Written instruction – How many lines of the records below contain the string "kern"? Reply with the number only.

_ _ _ _

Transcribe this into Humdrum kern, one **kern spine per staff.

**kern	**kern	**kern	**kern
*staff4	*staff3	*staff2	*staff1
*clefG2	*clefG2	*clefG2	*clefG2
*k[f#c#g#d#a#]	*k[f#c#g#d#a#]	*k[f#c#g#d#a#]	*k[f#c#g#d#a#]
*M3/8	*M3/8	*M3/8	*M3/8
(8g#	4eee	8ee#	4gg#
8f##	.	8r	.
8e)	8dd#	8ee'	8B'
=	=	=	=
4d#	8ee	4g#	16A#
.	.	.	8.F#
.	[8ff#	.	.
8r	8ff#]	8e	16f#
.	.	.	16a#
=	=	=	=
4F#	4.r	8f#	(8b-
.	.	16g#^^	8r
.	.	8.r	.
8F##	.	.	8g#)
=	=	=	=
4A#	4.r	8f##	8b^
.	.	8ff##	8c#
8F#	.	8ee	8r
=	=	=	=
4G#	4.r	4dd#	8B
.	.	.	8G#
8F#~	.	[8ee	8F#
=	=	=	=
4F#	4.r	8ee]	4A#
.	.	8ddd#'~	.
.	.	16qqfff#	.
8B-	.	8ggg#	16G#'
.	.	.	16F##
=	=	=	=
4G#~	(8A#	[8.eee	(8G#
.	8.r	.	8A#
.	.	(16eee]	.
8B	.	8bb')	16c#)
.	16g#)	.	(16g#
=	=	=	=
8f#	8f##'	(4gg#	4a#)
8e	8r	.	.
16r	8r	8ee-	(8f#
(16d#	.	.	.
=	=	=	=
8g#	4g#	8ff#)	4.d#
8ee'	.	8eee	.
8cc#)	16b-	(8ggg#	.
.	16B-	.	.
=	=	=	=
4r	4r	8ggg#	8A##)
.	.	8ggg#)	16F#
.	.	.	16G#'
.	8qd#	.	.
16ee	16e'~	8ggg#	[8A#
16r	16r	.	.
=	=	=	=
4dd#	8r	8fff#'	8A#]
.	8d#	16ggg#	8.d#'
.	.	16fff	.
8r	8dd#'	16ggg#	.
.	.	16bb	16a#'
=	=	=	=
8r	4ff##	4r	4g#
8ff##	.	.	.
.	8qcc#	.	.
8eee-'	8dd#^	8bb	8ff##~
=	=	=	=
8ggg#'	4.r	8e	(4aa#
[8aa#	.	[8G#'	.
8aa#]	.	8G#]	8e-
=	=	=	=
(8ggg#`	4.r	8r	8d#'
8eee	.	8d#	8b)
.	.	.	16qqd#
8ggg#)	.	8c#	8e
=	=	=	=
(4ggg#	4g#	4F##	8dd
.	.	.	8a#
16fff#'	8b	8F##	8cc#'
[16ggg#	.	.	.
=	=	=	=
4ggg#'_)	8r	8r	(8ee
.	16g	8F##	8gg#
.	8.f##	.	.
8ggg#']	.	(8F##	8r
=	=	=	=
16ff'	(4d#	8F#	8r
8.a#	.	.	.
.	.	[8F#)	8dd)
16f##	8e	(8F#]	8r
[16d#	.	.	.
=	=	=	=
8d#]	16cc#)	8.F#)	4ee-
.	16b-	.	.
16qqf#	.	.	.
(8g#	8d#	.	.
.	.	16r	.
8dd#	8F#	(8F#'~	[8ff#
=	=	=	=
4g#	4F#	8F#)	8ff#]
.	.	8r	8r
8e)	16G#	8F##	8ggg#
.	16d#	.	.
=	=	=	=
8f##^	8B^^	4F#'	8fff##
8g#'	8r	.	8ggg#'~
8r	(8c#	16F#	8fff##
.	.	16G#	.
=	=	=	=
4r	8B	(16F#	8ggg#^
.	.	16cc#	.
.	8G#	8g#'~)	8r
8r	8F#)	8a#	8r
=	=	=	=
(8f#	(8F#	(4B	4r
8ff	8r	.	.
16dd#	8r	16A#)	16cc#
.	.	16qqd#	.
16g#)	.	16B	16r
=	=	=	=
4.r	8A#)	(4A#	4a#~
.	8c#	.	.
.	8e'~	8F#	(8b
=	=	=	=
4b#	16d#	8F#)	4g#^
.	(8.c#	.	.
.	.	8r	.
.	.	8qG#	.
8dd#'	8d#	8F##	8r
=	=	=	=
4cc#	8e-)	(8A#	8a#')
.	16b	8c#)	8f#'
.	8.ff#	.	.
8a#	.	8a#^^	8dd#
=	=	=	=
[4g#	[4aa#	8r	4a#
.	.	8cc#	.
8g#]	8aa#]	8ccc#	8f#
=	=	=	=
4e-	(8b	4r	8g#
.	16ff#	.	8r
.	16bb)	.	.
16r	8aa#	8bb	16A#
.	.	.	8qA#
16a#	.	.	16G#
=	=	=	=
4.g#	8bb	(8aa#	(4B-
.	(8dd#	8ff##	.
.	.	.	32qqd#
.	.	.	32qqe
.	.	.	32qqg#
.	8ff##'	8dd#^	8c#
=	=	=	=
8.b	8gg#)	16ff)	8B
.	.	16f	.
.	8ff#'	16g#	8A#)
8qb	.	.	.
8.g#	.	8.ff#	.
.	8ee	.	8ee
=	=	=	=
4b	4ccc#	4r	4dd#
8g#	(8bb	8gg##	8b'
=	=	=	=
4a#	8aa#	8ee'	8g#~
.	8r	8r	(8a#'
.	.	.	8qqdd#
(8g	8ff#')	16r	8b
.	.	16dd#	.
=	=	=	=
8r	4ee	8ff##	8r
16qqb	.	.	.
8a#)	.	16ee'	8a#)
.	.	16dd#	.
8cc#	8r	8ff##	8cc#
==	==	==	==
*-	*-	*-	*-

_ _ _ _

Output below – 2